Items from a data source
● ● ●

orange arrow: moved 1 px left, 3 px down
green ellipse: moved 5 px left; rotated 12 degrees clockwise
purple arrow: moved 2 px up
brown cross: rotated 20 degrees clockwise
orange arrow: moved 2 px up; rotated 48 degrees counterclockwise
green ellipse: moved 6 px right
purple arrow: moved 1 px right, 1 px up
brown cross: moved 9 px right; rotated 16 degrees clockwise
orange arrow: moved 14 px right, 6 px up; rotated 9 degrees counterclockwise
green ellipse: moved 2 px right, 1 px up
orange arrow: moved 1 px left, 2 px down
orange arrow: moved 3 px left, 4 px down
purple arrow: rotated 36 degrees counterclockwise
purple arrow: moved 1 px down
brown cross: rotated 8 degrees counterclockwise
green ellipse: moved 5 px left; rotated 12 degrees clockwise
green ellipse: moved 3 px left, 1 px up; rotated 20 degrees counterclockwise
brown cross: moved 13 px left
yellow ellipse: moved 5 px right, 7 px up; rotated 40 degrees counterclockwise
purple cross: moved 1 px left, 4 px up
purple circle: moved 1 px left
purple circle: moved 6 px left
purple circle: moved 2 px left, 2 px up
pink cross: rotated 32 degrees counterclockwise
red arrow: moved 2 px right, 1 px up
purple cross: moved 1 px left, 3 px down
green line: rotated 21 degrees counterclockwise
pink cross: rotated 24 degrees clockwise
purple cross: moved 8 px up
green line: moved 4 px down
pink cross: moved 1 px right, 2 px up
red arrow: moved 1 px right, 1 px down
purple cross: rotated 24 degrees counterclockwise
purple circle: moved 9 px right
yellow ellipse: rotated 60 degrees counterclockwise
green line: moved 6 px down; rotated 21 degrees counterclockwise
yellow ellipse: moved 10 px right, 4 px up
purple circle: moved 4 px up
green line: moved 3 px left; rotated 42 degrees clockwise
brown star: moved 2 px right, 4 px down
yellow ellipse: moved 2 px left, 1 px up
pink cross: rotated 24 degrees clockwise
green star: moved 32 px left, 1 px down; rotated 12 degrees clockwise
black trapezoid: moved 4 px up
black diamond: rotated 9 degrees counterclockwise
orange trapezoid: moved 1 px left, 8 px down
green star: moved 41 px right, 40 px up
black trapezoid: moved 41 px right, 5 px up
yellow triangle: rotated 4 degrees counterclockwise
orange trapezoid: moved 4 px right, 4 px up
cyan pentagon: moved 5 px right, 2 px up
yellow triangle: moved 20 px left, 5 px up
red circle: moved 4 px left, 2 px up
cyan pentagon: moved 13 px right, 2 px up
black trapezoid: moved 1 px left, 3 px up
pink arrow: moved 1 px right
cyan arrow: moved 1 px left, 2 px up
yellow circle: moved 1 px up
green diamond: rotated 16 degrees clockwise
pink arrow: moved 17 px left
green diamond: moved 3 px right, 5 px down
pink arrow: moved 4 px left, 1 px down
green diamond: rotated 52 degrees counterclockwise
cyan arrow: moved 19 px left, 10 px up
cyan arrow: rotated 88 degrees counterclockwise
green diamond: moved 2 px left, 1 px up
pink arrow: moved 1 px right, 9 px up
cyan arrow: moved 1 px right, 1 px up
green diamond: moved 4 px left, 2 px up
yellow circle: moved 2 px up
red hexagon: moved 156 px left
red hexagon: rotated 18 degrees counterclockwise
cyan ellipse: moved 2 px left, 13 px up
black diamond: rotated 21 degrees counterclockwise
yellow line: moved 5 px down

● ● ●

▸ Set task
Rewrite all the material above as a Markdown table with the columns Row and Line. Give each row's number in Row and its line of material in Line, leaving out any blank lines.

▸ Solution below
| Row | Line |
|---|---|
| 1 | orange arrow: moved 1 px left, 3 px down |
| 2 | green ellipse: moved 5 px left; rotated 12 degrees clockwise |
| 3 | purple arrow: moved 2 px up |
| 4 | brown cross: rotated 20 degrees clockwise |
| 5 | orange arrow: moved 2 px up; rotated 48 degrees counterclockwise |
| 6 | green ellipse: moved 6 px right |
| 7 | purple arrow: moved 1 px right, 1 px up |
| 8 | brown cross: moved 9 px right; rotated 16 degrees clockwise |
| 9 | orange arrow: moved 14 px right, 6 px up; rotated 9 degrees counterclockwise |
| 10 | green ellipse: moved 2 px right, 1 px up |
| 11 | orange arrow: moved 1 px left, 2 px down |
| 12 | orange arrow: moved 3 px left, 4 px down |
| 13 | purple arrow: rotated 36 degrees counterclockwise |
| 14 | purple arrow: moved 1 px down |
| 15 | brown cross: rotated 8 degrees counterclockwise |
| 16 | green ellipse: moved 5 px left; rotated 12 degrees clockwise |
| 17 | green ellipse: moved 3 px left, 1 px up; rotated 20 degrees counterclockwise |
| 18 | brown cross: moved 13 px left |
| 19 | yellow ellipse: moved 5 px right, 7 px up; rotated 40 degrees counterclockwise |
| 20 | purple cross: moved 1 px left, 4 px up |
| 21 | purple circle: moved 1 px left |
| 22 | purple circle: moved 6 px left |
| 23 | purple circle: moved 2 px left, 2 px up |
| 24 | pink cross: rotated 32 degrees counterclockwise |
| 25 | red arrow: moved 2 px right, 1 px up |
| 26 | purple cross: moved 1 px left, 3 px down |
| 27 | green line: rotated 21 degrees counterclockwise |
| 28 | pink cross: rotated 24 degrees clockwise |
| 29 | purple cross: moved 8 px up |
| 30 | green line: moved 4 px down |
| 31 | pink cross: moved 1 px right, 2 px up |
| 32 | red arrow: moved 1 px right, 1 px down |
| 33 | purple cross: rotated 24 degrees counterclockwise |
| 34 | purple circle: moved 9 px right |
| 35 | yellow ellipse: rotated 60 degrees counterclockwise |
| 36 | green line: moved 6 px down; rotated 21 degrees counterclockwise |
| 37 | yellow ellipse: moved 10 px right, 4 px up |
| 38 | purple circle: moved 4 px up |
| 39 | green line: moved 3 px left; rotated 42 degrees clockwise |
| 40 | brown star: moved 2 px right, 4 px down |
| 41 | yellow ellipse: moved 2 px left, 1 px up |
| 42 | pink cross: rotated 24 degrees clockwise |
| 43 | green star: moved 32 px left, 1 px down; rotated 12 degrees clockwise |
| 44 | black trapezoid: moved 4 px up |
| 45 | black diamond: rotated 9 degrees counterclockwise |
| 46 | orange trapezoid: moved 1 px left, 8 px down |
| 47 | green star: moved 41 px right, 40 px up |
| 48 | black trapezoid: moved 41 px right, 5 px up |
| 49 | yellow triangle: rotated 4 degrees counterclockwise |
| 50 | orange trapezoid: moved 4 px right, 4 px up |
| 51 | cyan pentagon: moved 5 px right, 2 px up |
| 52 | yellow triangle: moved 20 px left, 5 px up |
| 53 | red circle: moved 4 px left, 2 px up |
| 54 | cyan pentagon: moved 13 px right, 2 px up |
| 55 | black trapezoid: moved 1 px left, 3 px up |
| 56 | pink arrow: moved 1 px right |
| 57 | cyan arrow: moved 1 px left, 2 px up |
| 58 | yellow circle: moved 1 px up |
| 59 | green diamond: rotated 16 degrees clockwise |
| 60 | pink arrow: moved 17 px left |
| 61 | green diamond: moved 3 px right, 5 px down |
| 62 | pink arrow: moved 4 px left, 1 px down |
| 63 | green diamond: rotated 52 degrees counterclockwise |
| 64 | cyan arrow: moved 19 px left, 10 px up |
| 65 | cyan arrow: rotated 88 degrees counterclockwise |
| 66 | green diamond: moved 2 px left, 1 px up |
| 67 | pink arrow: moved 1 px right, 9 px up |
| 68 | cyan arrow: moved 1 px right, 1 px up |
| 69 | green diamond: moved 4 px left, 2 px up |
| 70 | yellow circle: moved 2 px up |
| 71 | red hexagon: moved 156 px left |
| 72 | red hexagon: rotated 18 degrees counterclockwise |
| 73 | cyan ellipse: moved 2 px left, 13 px up |
| 74 | black diamond: rotated 21 degrees counterclockwise |
| 75 | yellow line: moved 5 px down |